(DATA FOR THIS EXERCISE):
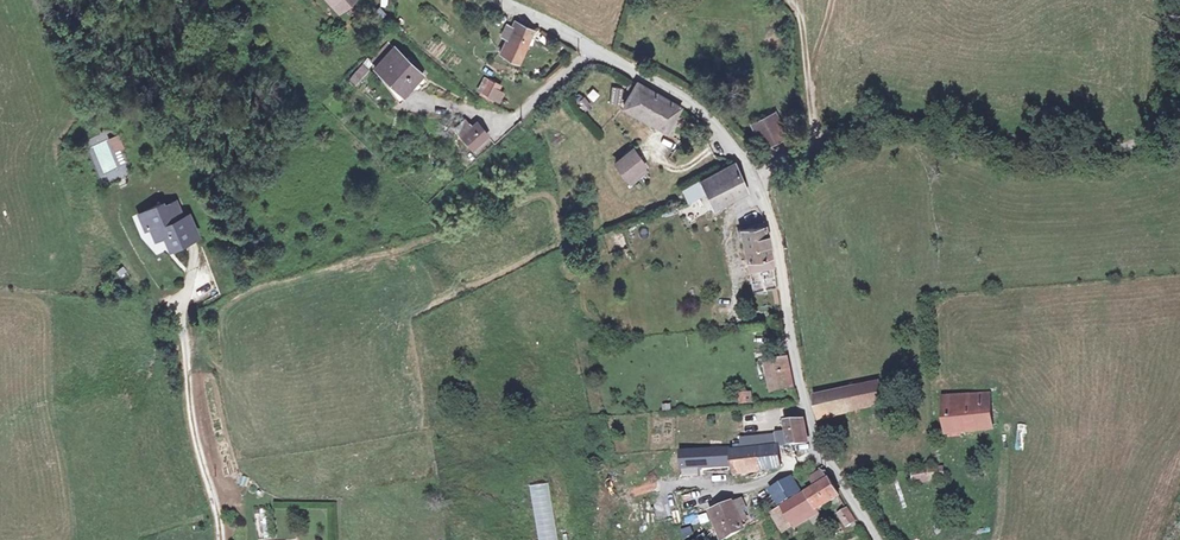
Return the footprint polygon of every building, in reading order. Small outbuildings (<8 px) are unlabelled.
[(336,9),(348,0),(329,0),(336,9)] [(518,62),(532,33),(514,24),(510,31),(508,29),(506,32),(503,31),(500,38),(504,40),(498,53),(518,62)] [(397,47),(377,63),(402,92),(421,77),(397,47)] [(483,77),(477,94),(500,102),(507,86),(483,77)] [(625,108),(670,131),(681,110),(637,85),(625,108)] [(775,115),(765,119),(769,126),(778,123),(775,115)] [(784,135),(778,123),(769,126),(765,119),(755,124),(765,143),(784,135)] [(461,143),(471,135),(466,126),(455,135),(461,143)] [(476,132),(471,135),(461,143),(470,156),(486,145),(476,132)] [(108,139),(114,154),(125,150),(119,135),(108,139)] [(623,176),(648,158),(639,145),(613,164),(623,176)] [(648,158),(623,176),(628,183),(653,165),(648,158)] [(704,193),(710,206),(723,201),(728,198),(743,191),(732,165),(717,172),(699,182),(704,193)] [(686,202),(704,193),(699,182),(683,193),(686,202)] [(156,227),(165,254),(193,245),(186,223),(179,224),(174,210),(159,214),(157,207),(135,215),(140,231),(156,227)] [(773,278),(765,228),(738,230),(749,280),(761,277),(761,281),(773,278)] [(768,286),(771,302),(778,300),(774,284),(768,286)] [(785,358),(776,359),(766,360),(772,390),(791,386),(785,358)] [(872,380),(842,386),(846,409),(875,404),(872,380)] [(846,409),(842,386),(814,391),(818,414),(846,409)] [(959,388),(960,405),(990,403),(989,386),(959,388)] [(751,390),(738,390),(738,403),(752,403),(751,390)] [(990,403),(960,405),(943,407),(945,427),(964,427),(965,423),(991,421),(990,403)] [(790,441),(807,441),(802,426),(801,417),(785,418),(790,441)] [(758,435),(740,436),(741,447),(759,447),(758,435)] [(731,473),(759,471),(757,454),(757,450),(731,452),(730,450),(680,454),(682,470),(730,465),(731,473)] [(776,452),(757,454),(759,471),(778,470),(776,452)] [(649,473),(661,471),(659,454),(646,456),(649,473)] [(927,480),(939,477),(937,469),(906,474),(908,485),(927,482),(927,480)] [(777,483),(784,497),(799,489),(793,475),(777,483)] [(827,478),(783,503),(792,520),(836,493),(827,478)] [(732,508),(739,520),(751,513),(745,500),(732,508)] [(792,520),(783,503),(769,511),(780,528),(792,520)] [(739,520),(732,508),(731,505),(714,514),(727,539),(744,530),(739,520)] [(844,526),(854,520),(846,507),(836,513),(844,526)]
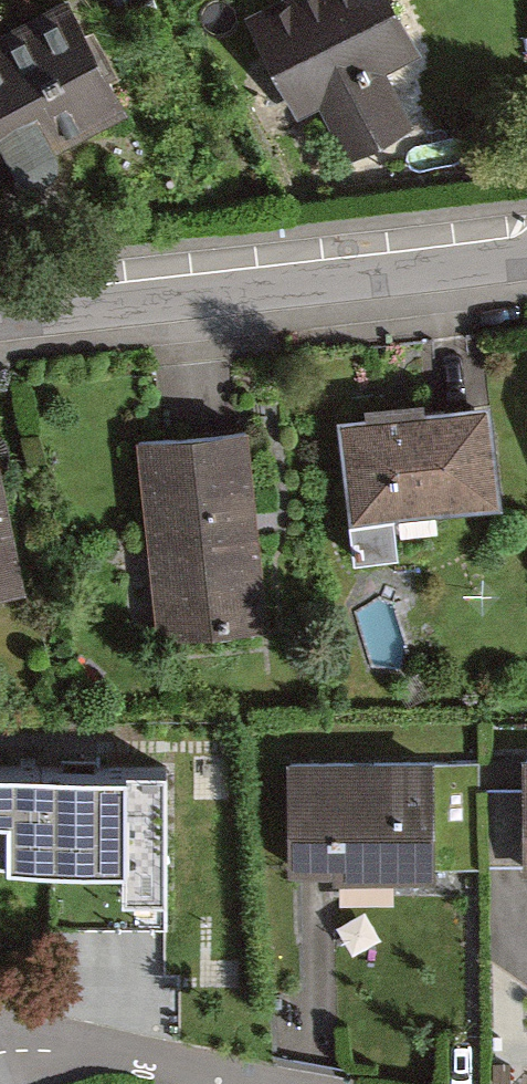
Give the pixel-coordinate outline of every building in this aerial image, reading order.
[(64,0),(30,0),(0,16),(0,177),(124,110),(64,0)] [(239,19),(332,163),(415,109),(388,66),(425,42),(397,0),(268,0),(239,19)] [(333,516),(490,506),(483,401),(326,411),(333,516)] [(263,621),(248,425),(137,433),(152,629),(263,621)] [(16,592),(0,503),(0,595),(16,592)] [(517,754),(519,869),(526,869),(526,754),(517,754)] [(435,755),(287,757),(289,873),(436,871),(435,755)] [(0,763),(0,859),(122,859),(122,894),(168,894),(168,762),(0,763)]
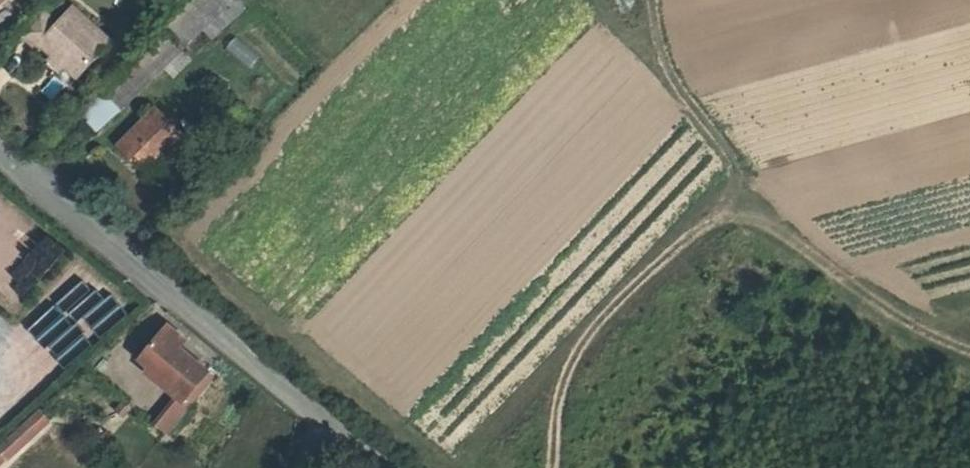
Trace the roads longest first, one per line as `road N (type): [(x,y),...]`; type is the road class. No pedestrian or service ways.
road 1 (track): [(553,467),(572,351),(599,315),(748,179),(673,71),(653,0)]
road 2 (residential): [(322,421),(0,157)]
road 3 (track): [(748,179),(858,286),(969,344)]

(AIM OF THE EXERCISE): Exactly the lines from the one that contains "Give the pixel-coordinate" through the last line of the records should be set down, and the pictures should be dropped.

(RESULT OF THIS EXERCISE):
Give the pixel-coordinate outline of every building in this aerial image, reading order.
[(64,0),(30,0),(0,16),(0,177),(124,110),(64,0)] [(239,19),(332,163),(415,109),(388,66),(425,42),(397,0),(268,0),(239,19)] [(333,516),(490,506),(483,401),(326,411),(333,516)] [(263,621),(248,425),(137,433),(152,629),(263,621)] [(16,592),(0,503),(0,595),(16,592)] [(517,754),(519,869),(526,869),(526,754),(517,754)] [(435,755),(287,757),(289,873),(436,871),(435,755)] [(0,763),(0,859),(122,859),(122,894),(168,894),(168,762),(0,763)]
Trace the roads longest first, one per line as `road N (type): [(x,y),...]`; type is the road class. No pedestrian or service ways.
road 1 (track): [(553,467),(572,351),(599,315),(748,179),(673,71),(653,0)]
road 2 (residential): [(322,421),(0,157)]
road 3 (track): [(748,179),(858,286),(969,344)]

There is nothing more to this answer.